**Supplied entries**

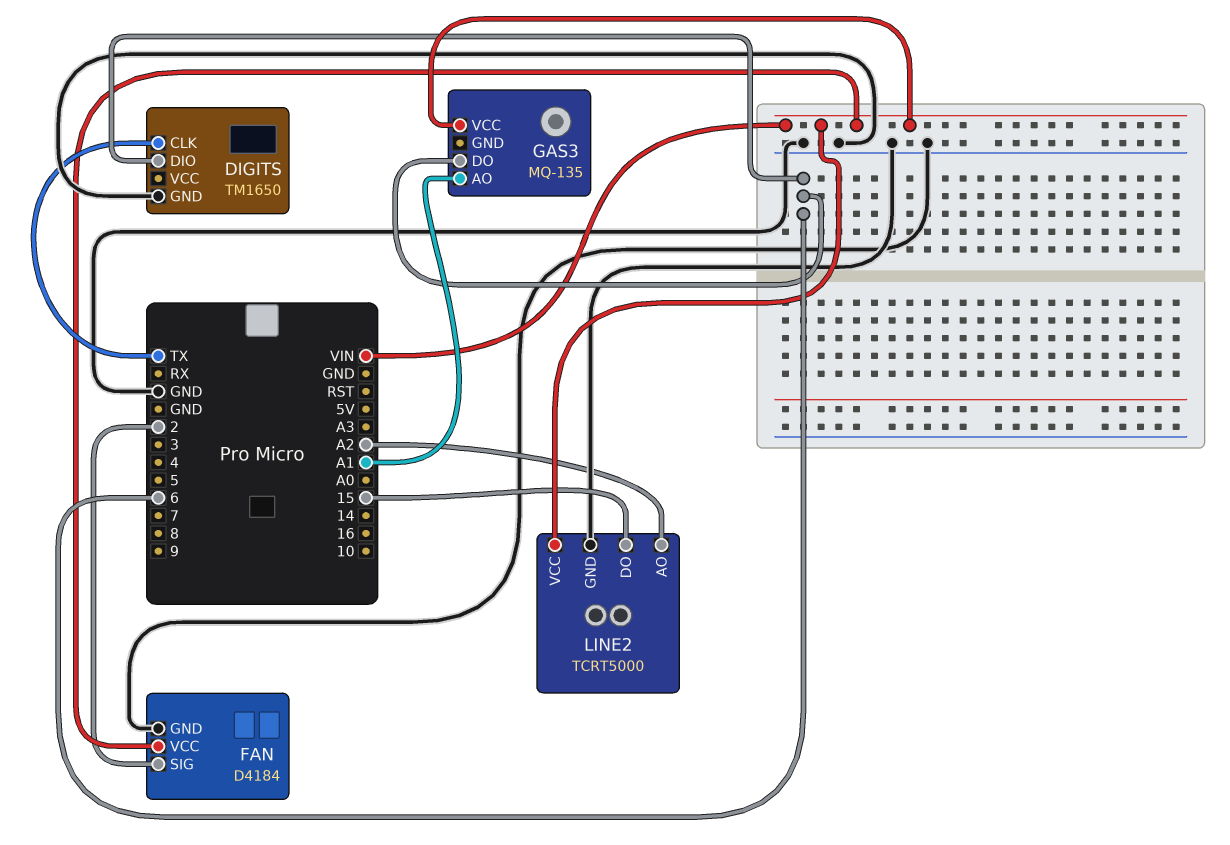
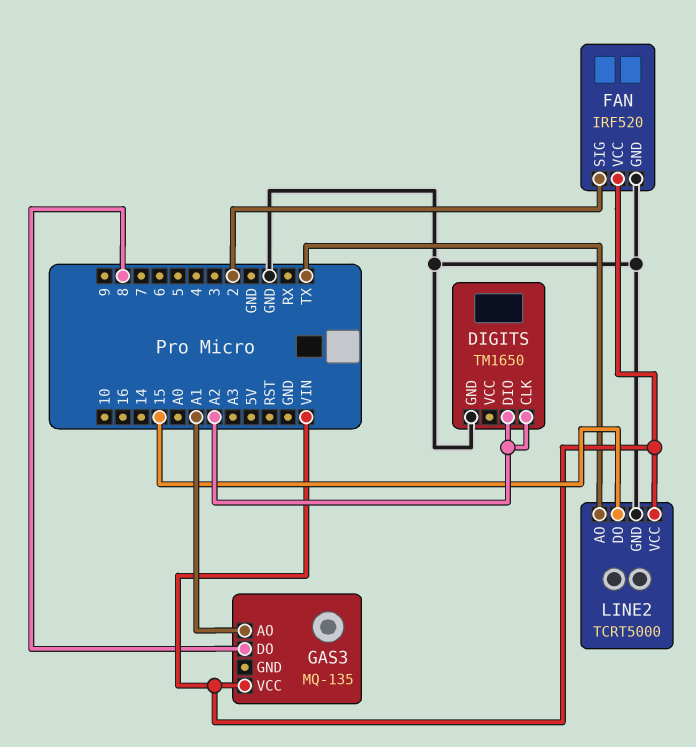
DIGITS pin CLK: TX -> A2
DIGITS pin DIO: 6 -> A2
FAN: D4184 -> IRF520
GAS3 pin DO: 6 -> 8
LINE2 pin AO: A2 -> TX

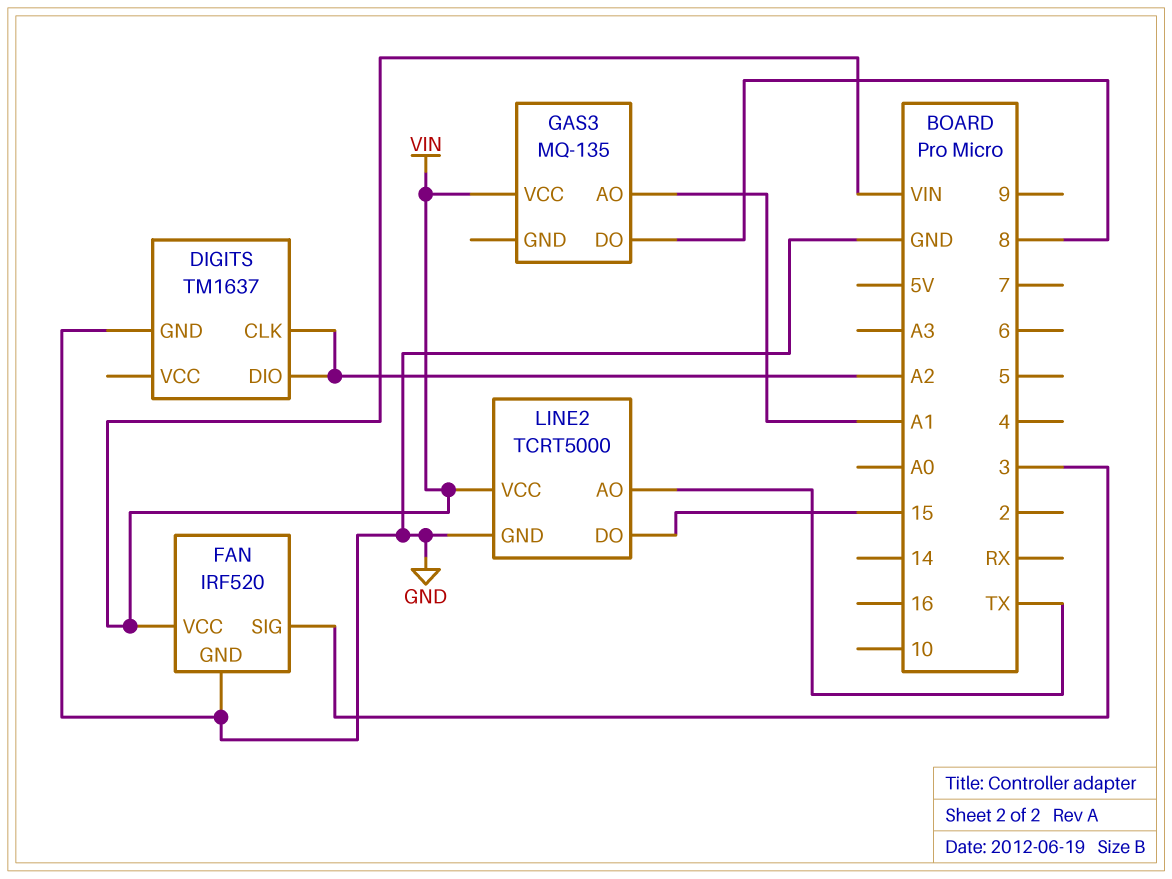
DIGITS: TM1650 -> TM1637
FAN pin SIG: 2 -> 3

--

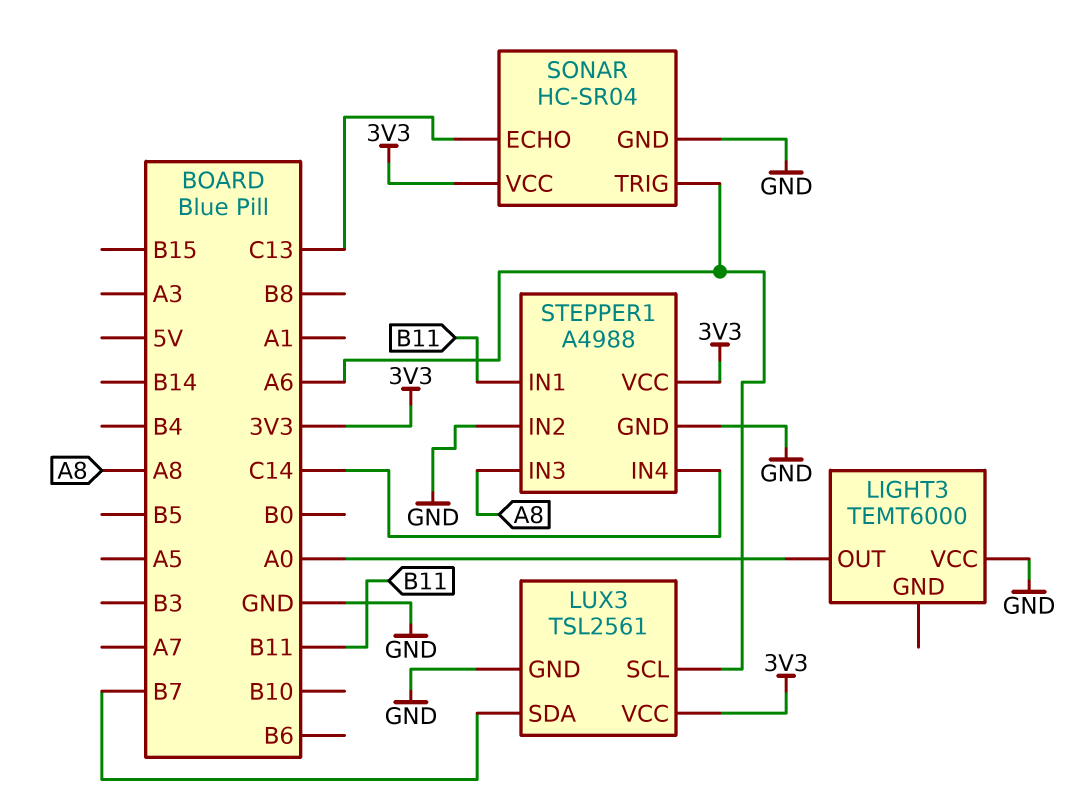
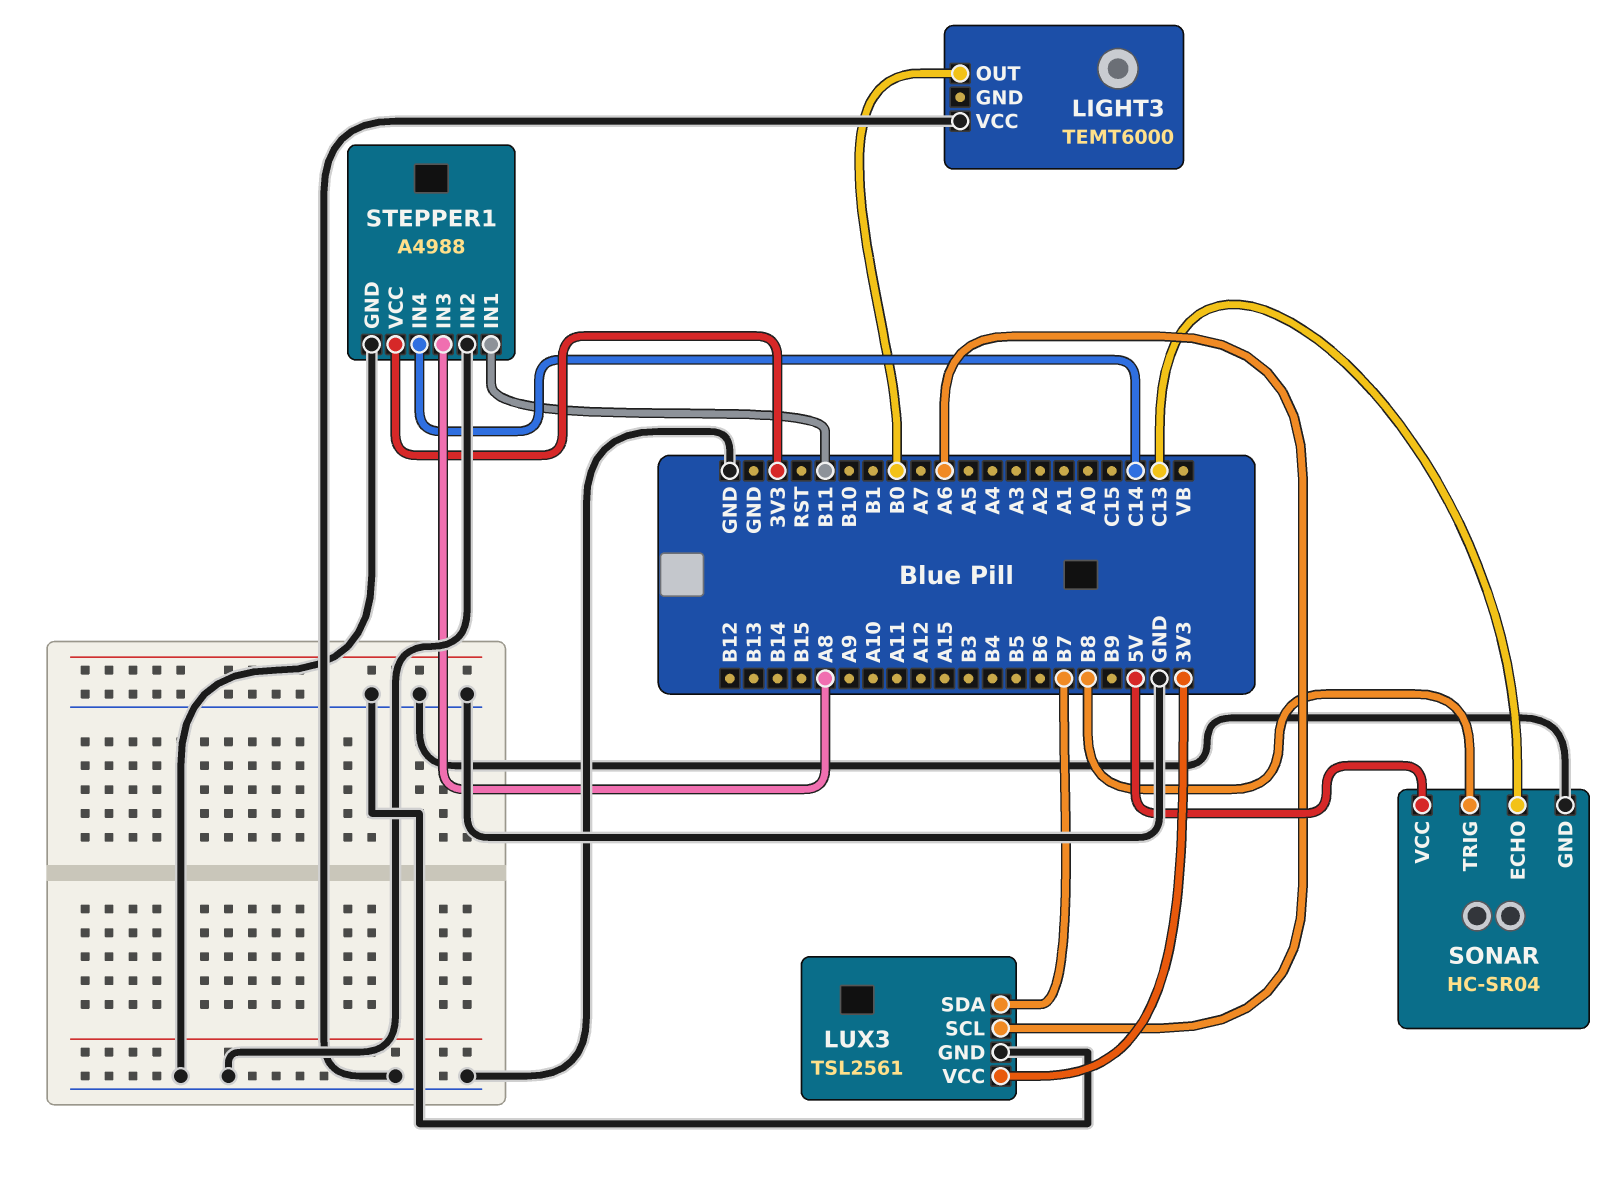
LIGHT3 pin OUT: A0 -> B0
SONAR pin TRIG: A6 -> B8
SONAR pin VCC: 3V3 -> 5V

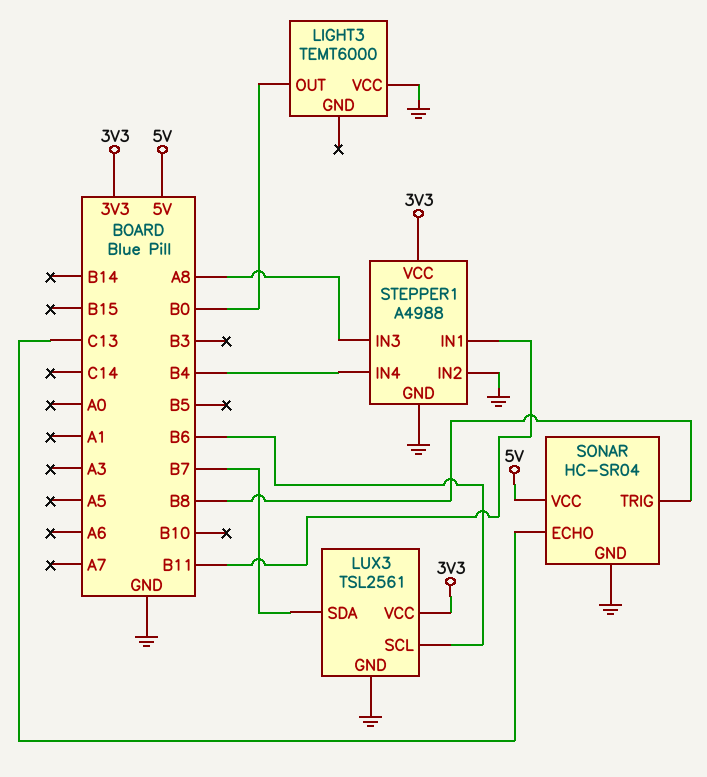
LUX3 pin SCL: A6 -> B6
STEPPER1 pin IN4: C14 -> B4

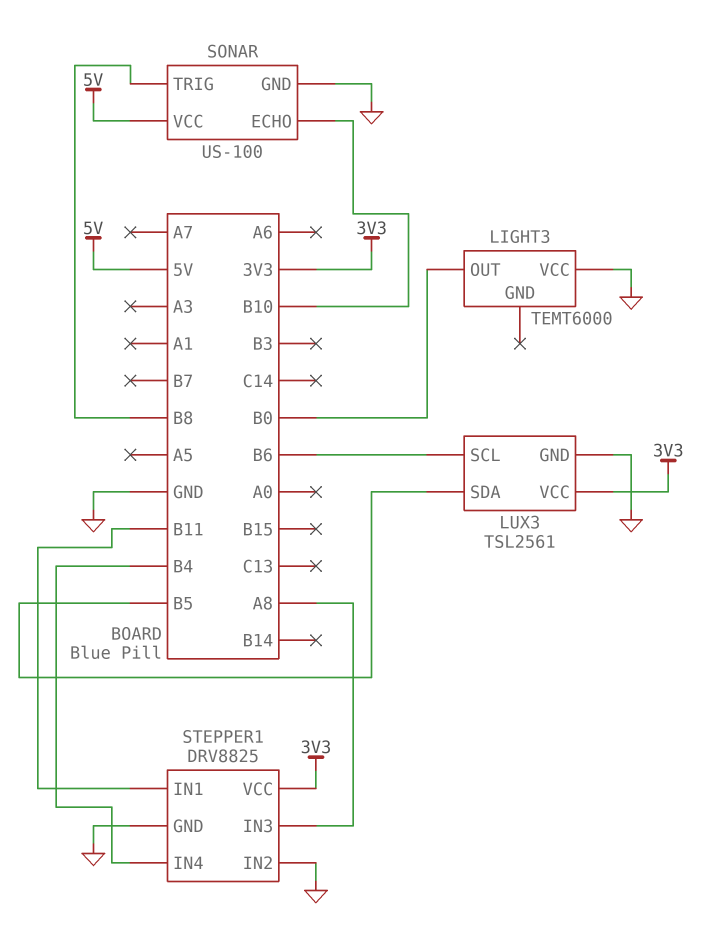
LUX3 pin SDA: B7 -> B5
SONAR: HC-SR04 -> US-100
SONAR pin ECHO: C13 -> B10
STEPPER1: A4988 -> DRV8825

**Exercise description**
Look above for the line with "SONAR pin VCC: 3V3 -> 5V" and the line with "STEPPER1: A4988 -> DRV8825", then copy them and all lines in between exactly as written, and only those, without any pictures.

**Reply to the exercise**
SONAR pin VCC: 3V3 -> 5V

LUX3 pin SCL: A6 -> B6
STEPPER1 pin IN4: C14 -> B4

LUX3 pin SDA: B7 -> B5
SONAR: HC-SR04 -> US-100
SONAR pin ECHO: C13 -> B10
STEPPER1: A4988 -> DRV8825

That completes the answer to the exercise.